DATA FOR PROCESSING ->
⟨
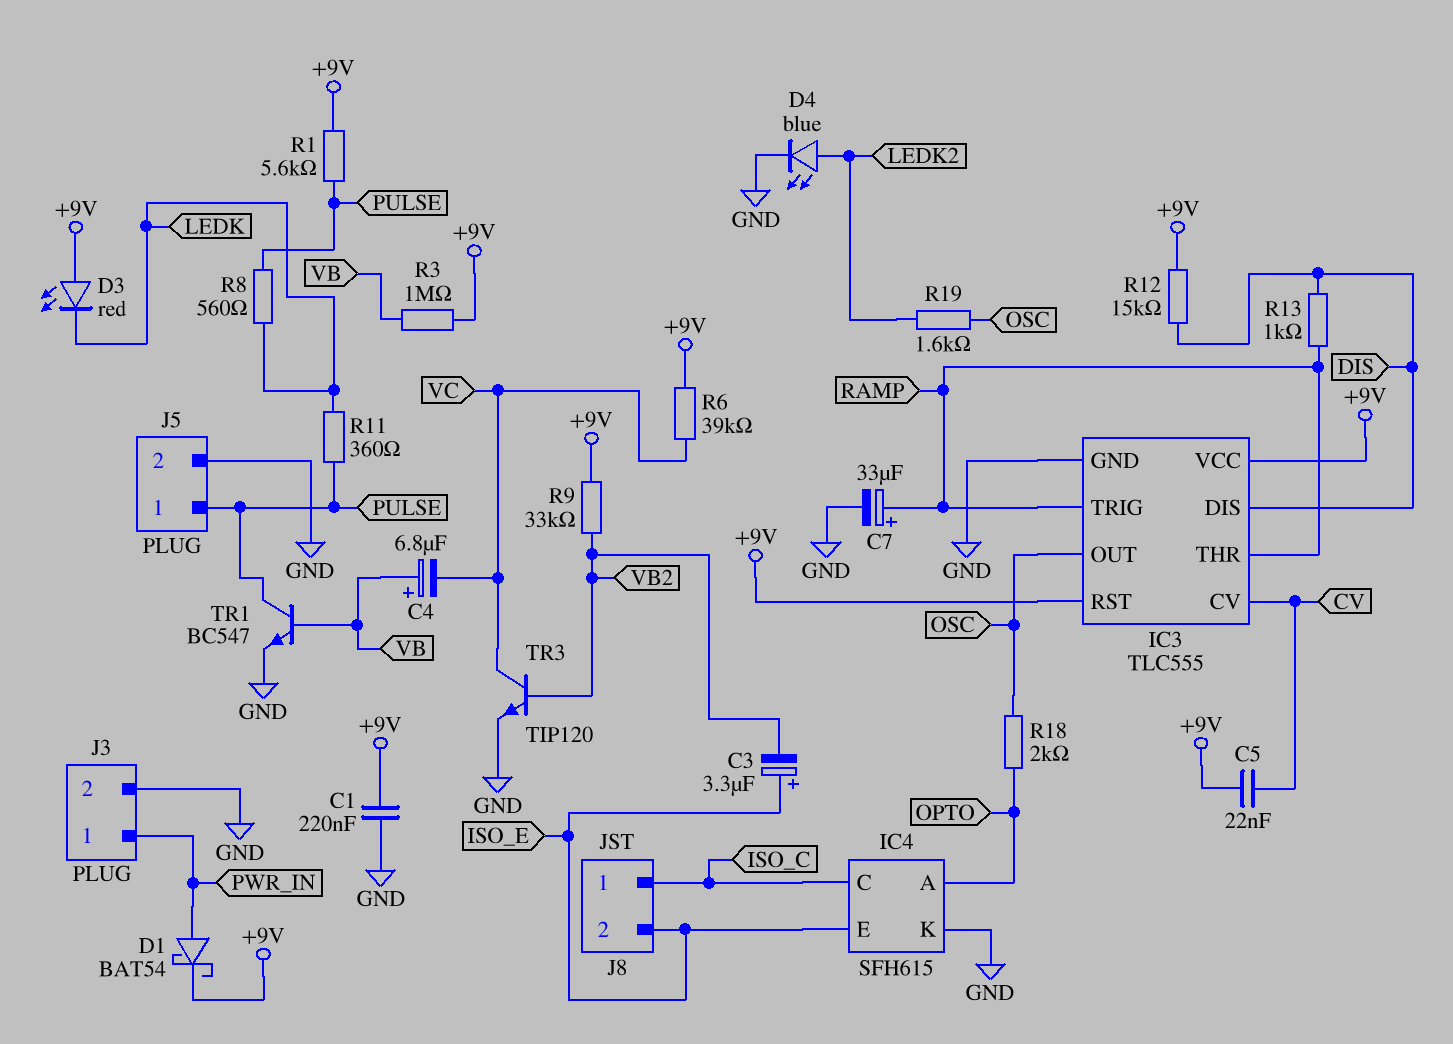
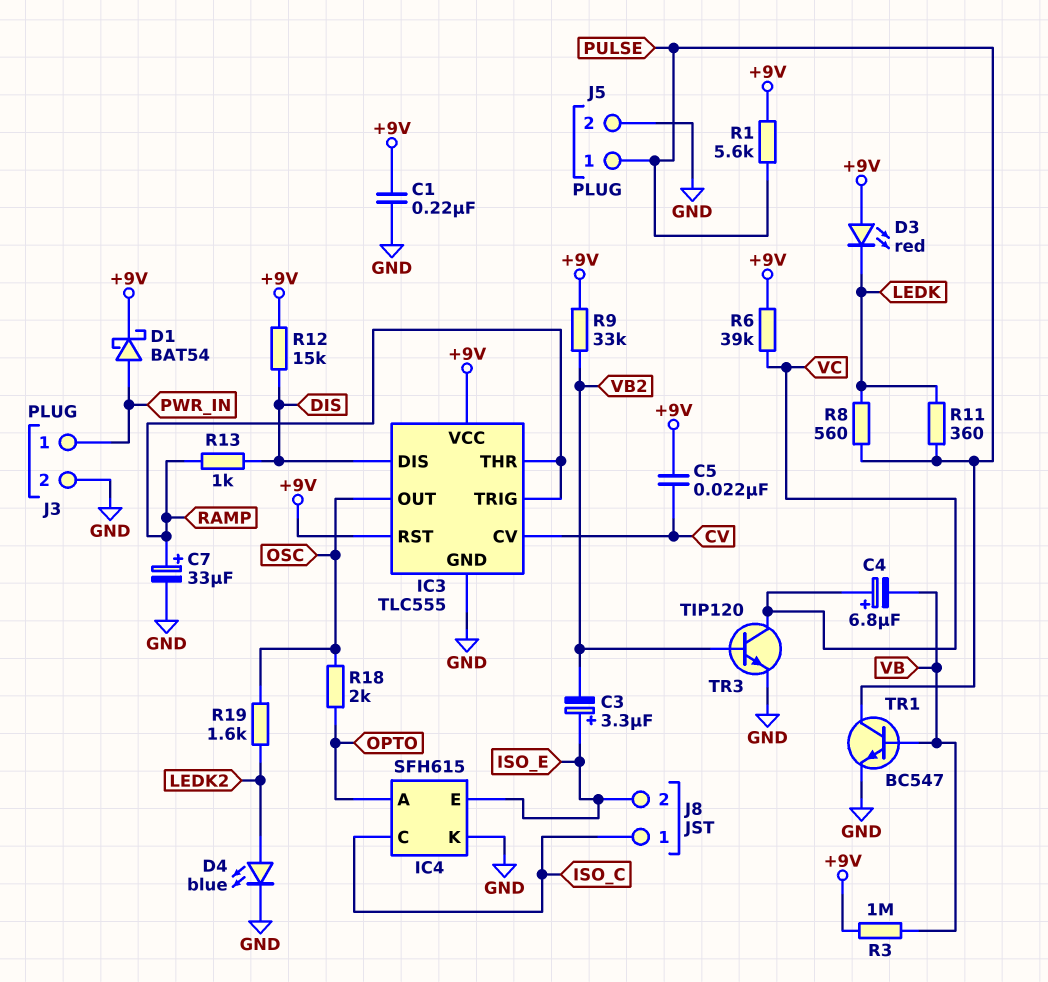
C4: 6.8uF (plus VB, minus VC) -> 6.8uF (plus VC, minus VB)

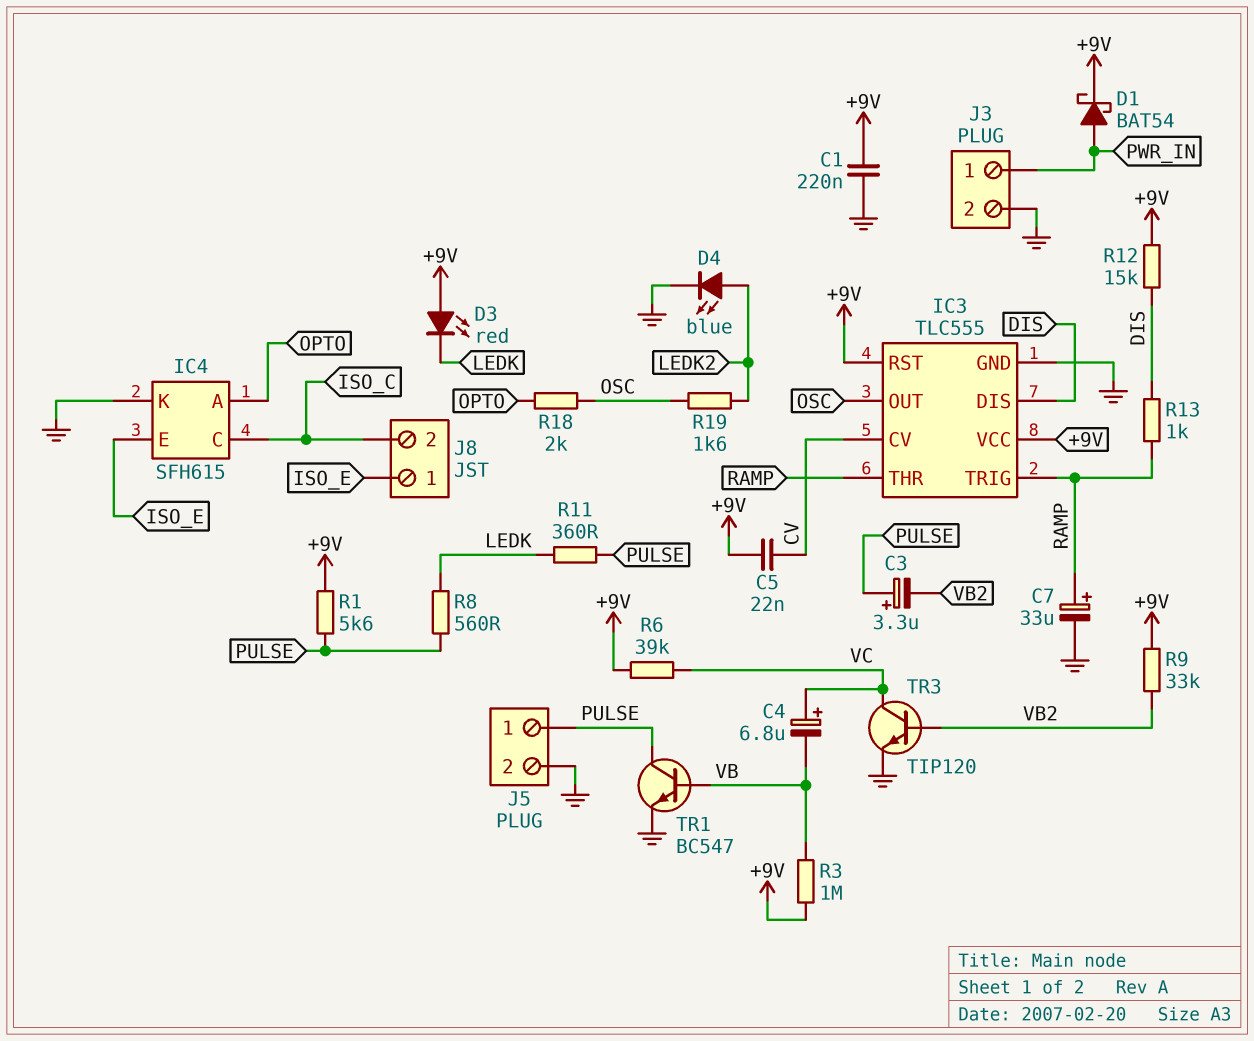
C3: 3.3uF (plus ISO_E, minus VB2) -> 3.3uF (plus PULSE, minus VB2)
J8 pin 1: ISO_C -> ISO_E
J8 pin 2: ISO_E -> ISO_C

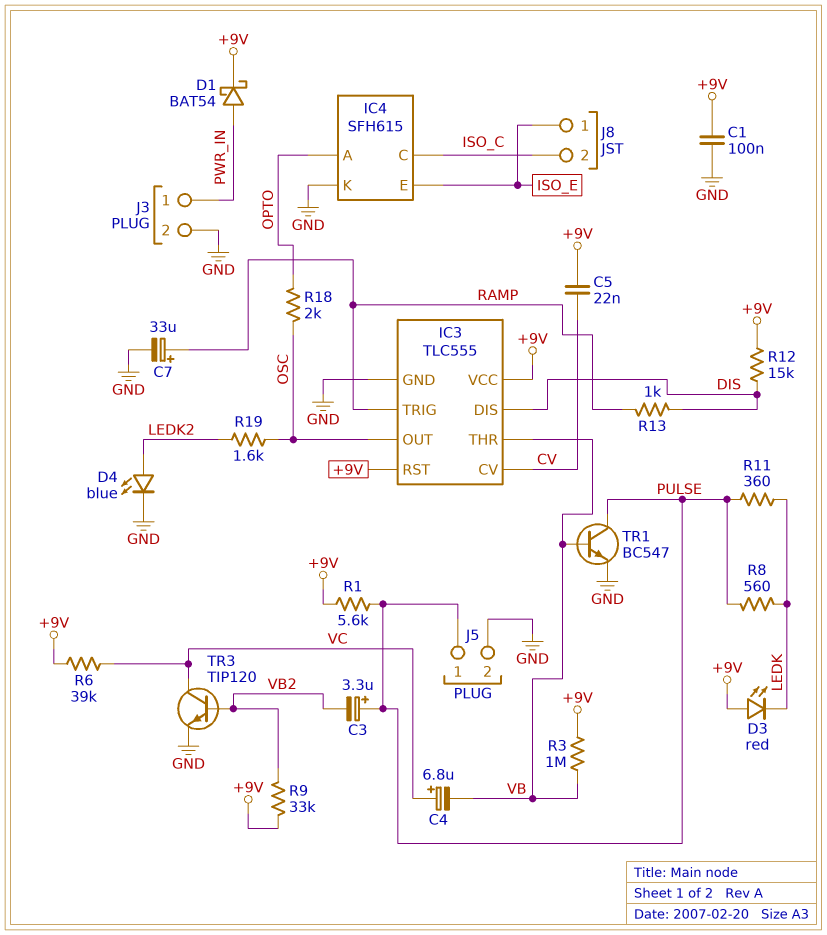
C1: 220nF (+9V, GND) -> 100nF (+9V, GND)
IC3 pin THR: RAMP -> VB

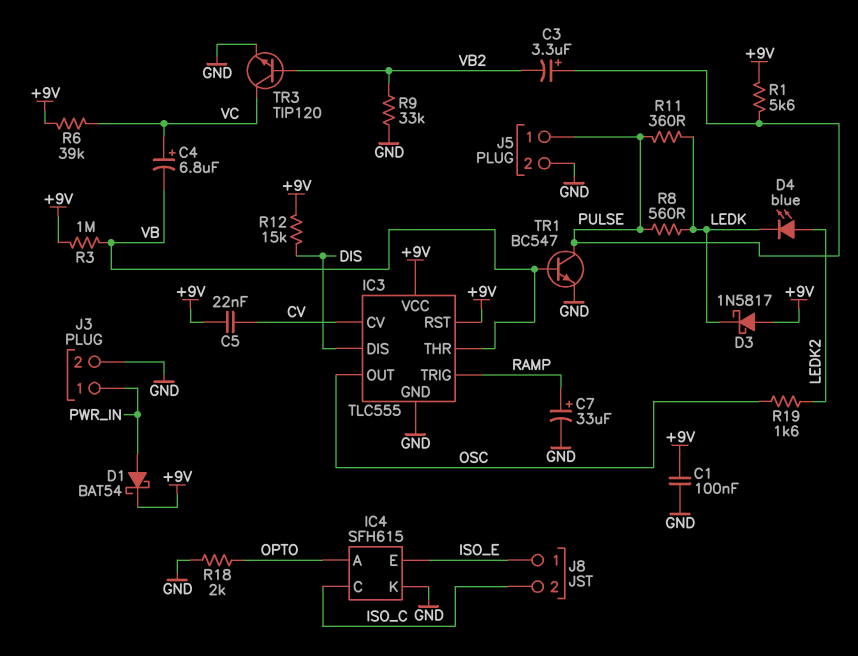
D3: LED red (A +9V, K LEDK) -> schottky 1N5817 (A +9V, K LEDK)
D4: LED blue (A LEDK2, K GND) -> LED blue (A LEDK2, K LEDK)
R9: 33k (+9V, VB2) -> 33k (GND, VB2)
R13: 1k (DIS, RAMP) -> none
R18: 2k (OPTO, OSC) -> 2k (GND, OPTO)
⟩
WHAT IS NEEDED ->
Using the records above, count how many lines include the word "plus", and reply only with that figure.

OUTPUT FOR THIS TASK ->
2